▶ Work instructions
The records that follow are to be transcribed exactly.

::::::::::

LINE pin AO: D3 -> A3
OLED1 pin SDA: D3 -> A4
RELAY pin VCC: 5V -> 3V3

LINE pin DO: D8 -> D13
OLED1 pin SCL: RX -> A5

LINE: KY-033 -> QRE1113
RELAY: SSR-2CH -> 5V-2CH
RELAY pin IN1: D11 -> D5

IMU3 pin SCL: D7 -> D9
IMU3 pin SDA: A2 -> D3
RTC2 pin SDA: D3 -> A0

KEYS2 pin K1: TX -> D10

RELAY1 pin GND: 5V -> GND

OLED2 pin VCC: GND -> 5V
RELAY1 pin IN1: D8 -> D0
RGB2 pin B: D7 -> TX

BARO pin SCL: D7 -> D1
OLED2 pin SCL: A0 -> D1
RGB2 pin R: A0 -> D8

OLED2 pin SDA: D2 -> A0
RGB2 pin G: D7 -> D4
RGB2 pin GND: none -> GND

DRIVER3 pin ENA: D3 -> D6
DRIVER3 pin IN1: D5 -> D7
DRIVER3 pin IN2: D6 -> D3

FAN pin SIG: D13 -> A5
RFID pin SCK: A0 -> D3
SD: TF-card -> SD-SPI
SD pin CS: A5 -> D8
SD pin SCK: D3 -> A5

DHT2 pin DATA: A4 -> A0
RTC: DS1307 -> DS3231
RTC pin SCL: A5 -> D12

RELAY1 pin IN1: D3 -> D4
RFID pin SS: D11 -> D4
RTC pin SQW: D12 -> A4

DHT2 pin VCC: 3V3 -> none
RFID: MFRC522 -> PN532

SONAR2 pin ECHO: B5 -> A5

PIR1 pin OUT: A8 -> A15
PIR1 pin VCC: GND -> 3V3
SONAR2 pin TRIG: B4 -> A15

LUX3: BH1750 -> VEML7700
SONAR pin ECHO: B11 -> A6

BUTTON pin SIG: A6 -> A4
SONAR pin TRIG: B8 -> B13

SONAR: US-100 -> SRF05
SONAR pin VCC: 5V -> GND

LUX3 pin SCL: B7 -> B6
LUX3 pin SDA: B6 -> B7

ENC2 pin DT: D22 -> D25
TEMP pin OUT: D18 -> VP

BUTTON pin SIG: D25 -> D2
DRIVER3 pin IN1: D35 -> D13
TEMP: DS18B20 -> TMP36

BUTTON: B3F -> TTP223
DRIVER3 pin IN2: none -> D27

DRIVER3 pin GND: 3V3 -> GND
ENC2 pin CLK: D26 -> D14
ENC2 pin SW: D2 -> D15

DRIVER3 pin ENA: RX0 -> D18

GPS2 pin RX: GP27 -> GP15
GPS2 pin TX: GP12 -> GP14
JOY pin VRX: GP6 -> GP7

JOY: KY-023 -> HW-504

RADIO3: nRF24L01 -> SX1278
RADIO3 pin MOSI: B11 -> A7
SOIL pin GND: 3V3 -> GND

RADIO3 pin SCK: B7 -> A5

::::::::::

▶ Reply to the task
LINE pin AO: D3 -> A3
OLED1 pin SDA: D3 -> A4
RELAY pin VCC: 5V -> 3V3

LINE pin DO: D8 -> D13
OLED1 pin SCL: RX -> A5

LINE: KY-033 -> QRE1113
RELAY: SSR-2CH -> 5V-2CH
RELAY pin IN1: D11 -> D5

IMU3 pin SCL: D7 -> D9
IMU3 pin SDA: A2 -> D3
RTC2 pin SDA: D3 -> A0

KEYS2 pin K1: TX -> D10

RELAY1 pin GND: 5V -> GND

OLED2 pin VCC: GND -> 5V
RELAY1 pin IN1: D8 -> D0
RGB2 pin B: D7 -> TX

BARO pin SCL: D7 -> D1
OLED2 pin SCL: A0 -> D1
RGB2 pin R: A0 -> D8

OLED2 pin SDA: D2 -> A0
RGB2 pin G: D7 -> D4
RGB2 pin GND: none -> GND

DRIVER3 pin ENA: D3 -> D6
DRIVER3 pin IN1: D5 -> D7
DRIVER3 pin IN2: D6 -> D3

FAN pin SIG: D13 -> A5
RFID pin SCK: A0 -> D3
SD: TF-card -> SD-SPI
SD pin CS: A5 -> D8
SD pin SCK: D3 -> A5

DHT2 pin DATA: A4 -> A0
RTC: DS1307 -> DS3231
RTC pin SCL: A5 -> D12

RELAY1 pin IN1: D3 -> D4
RFID pin SS: D11 -> D4
RTC pin SQW: D12 -> A4

DHT2 pin VCC: 3V3 -> none
RFID: MFRC522 -> PN532

SONAR2 pin ECHO: B5 -> A5

PIR1 pin OUT: A8 -> A15
PIR1 pin VCC: GND -> 3V3
SONAR2 pin TRIG: B4 -> A15

LUX3: BH1750 -> VEML7700
SONAR pin ECHO: B11 -> A6

BUTTON pin SIG: A6 -> A4
SONAR pin TRIG: B8 -> B13

SONAR: US-100 -> SRF05
SONAR pin VCC: 5V -> GND

LUX3 pin SCL: B7 -> B6
LUX3 pin SDA: B6 -> B7

ENC2 pin DT: D22 -> D25
TEMP pin OUT: D18 -> VP

BUTTON pin SIG: D25 -> D2
DRIVER3 pin IN1: D35 -> D13
TEMP: DS18B20 -> TMP36

BUTTON: B3F -> TTP223
DRIVER3 pin IN2: none -> D27

DRIVER3 pin GND: 3V3 -> GND
ENC2 pin CLK: D26 -> D14
ENC2 pin SW: D2 -> D15

DRIVER3 pin ENA: RX0 -> D18

GPS2 pin RX: GP27 -> GP15
GPS2 pin TX: GP12 -> GP14
JOY pin VRX: GP6 -> GP7

JOY: KY-023 -> HW-504

RADIO3: nRF24L01 -> SX1278
RADIO3 pin MOSI: B11 -> A7
SOIL pin GND: 3V3 -> GND

RADIO3 pin SCK: B7 -> A5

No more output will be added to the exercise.